→ **DATA SUPPLIED**:
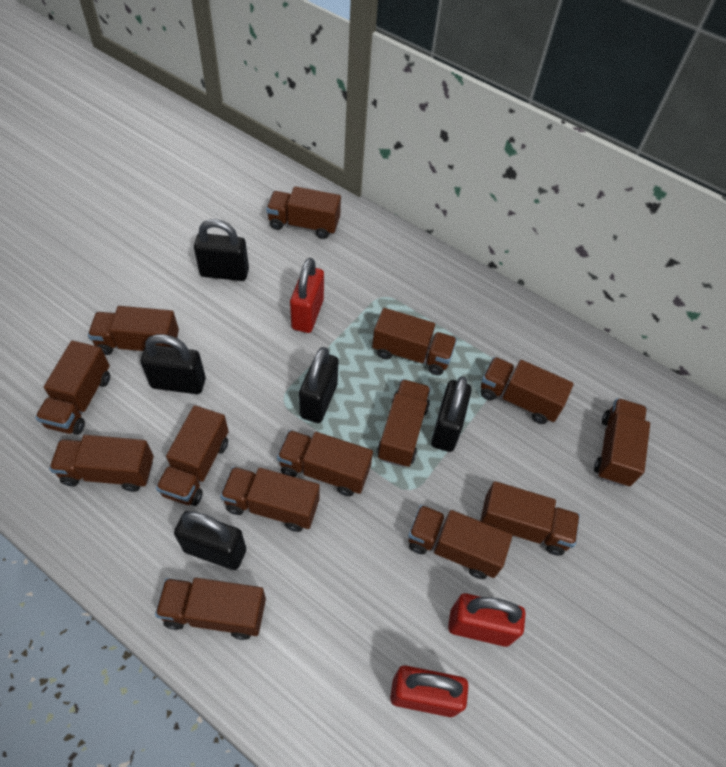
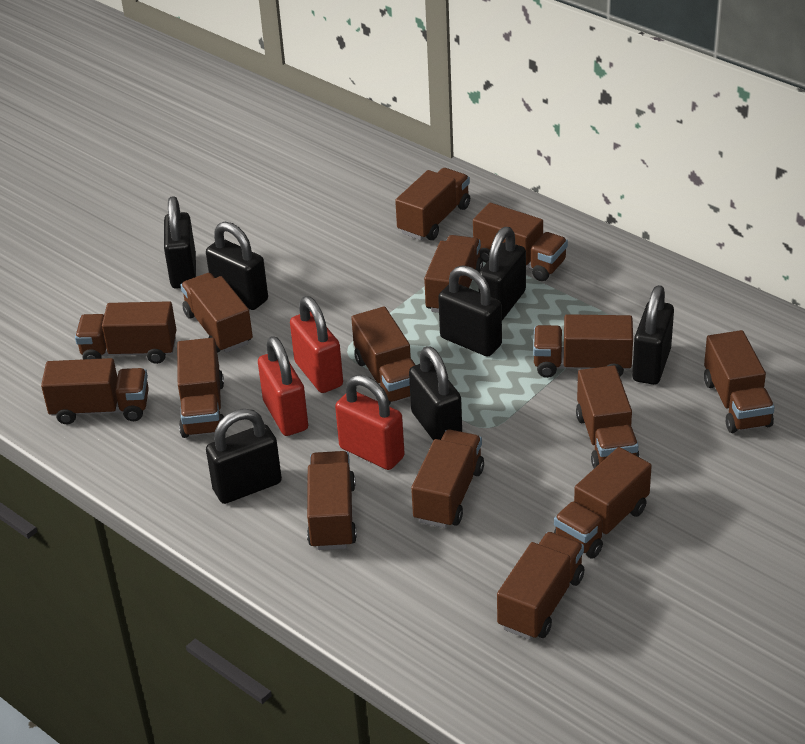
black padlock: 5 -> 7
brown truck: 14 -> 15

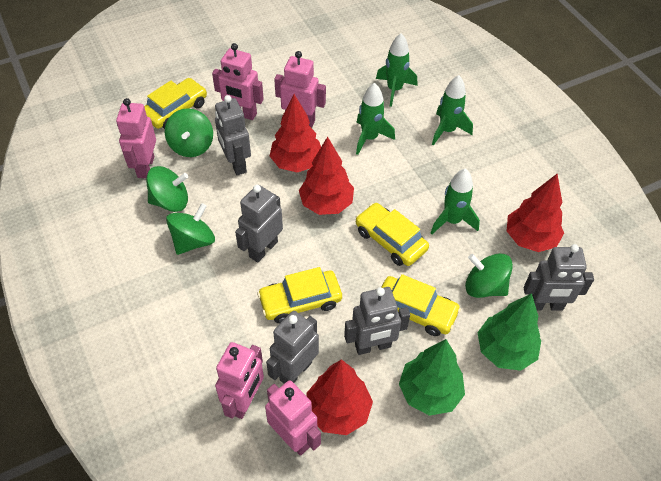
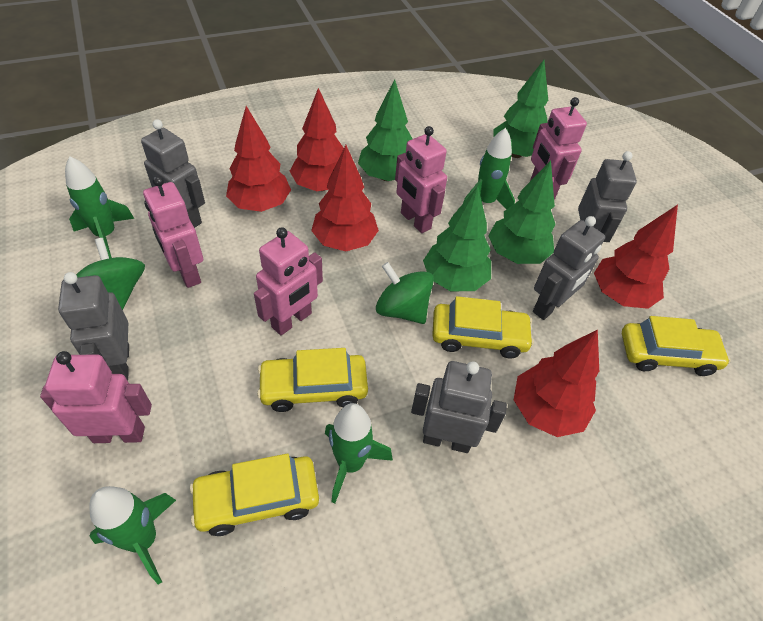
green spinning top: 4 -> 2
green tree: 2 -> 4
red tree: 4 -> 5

→ **WHAT IS REQUIRED**: Reprint the entries above exactly, images removed.

→ **WRITTEN SOLUTION**:
black padlock: 5 -> 7
brown truck: 14 -> 15

green spinning top: 4 -> 2
green tree: 2 -> 4
red tree: 4 -> 5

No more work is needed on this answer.